_Your assignment_: Pick every line out of the entries below that has the string "cone", and copy it.

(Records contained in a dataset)
_ _ _ _ _ _ _
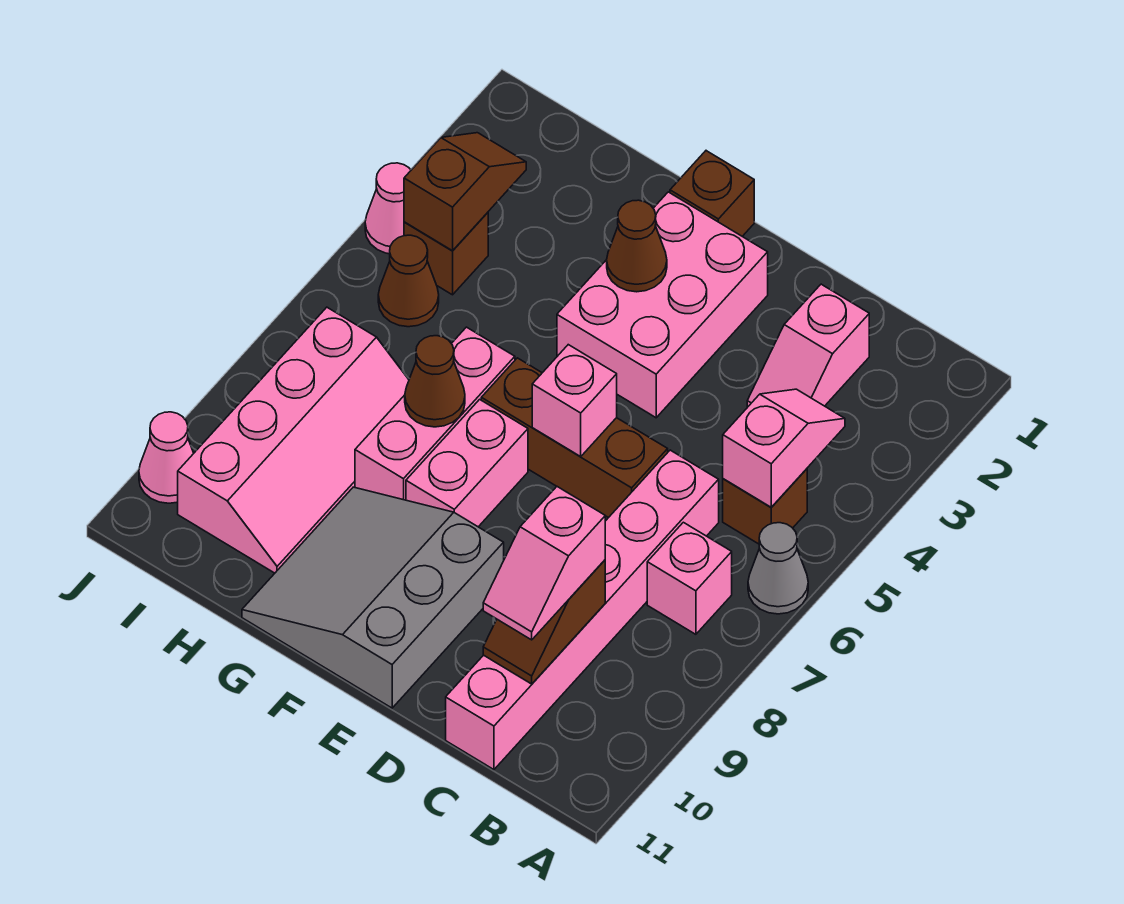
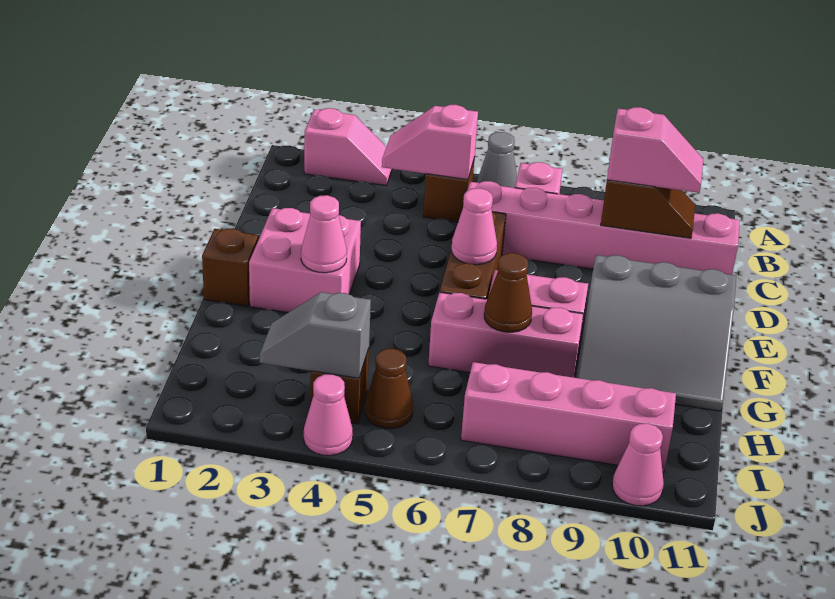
pink 1x2 slope [747,284,869,407] -> pink 1x2 slope moved to [304,108,392,185]
pink 2x3 brick [557,192,768,418] -> pink 2x2 brick [249,208,361,313]
pink 1x1 brick [532,345,617,456] -> pink 1x1 cone [452,188,497,265]
brown 1x1 cone [607,200,667,292] -> pink 1x1 cone [301,195,347,273]
brown 1x2 slope [404,133,526,251] -> grey 1x2 slope [260,292,371,378]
_ _ _ _ _ _ _
_Response_:
pink 1x1 brick [532,345,617,456] -> pink 1x1 cone [452,188,497,265]
brown 1x1 cone [607,200,667,292] -> pink 1x1 cone [301,195,347,273]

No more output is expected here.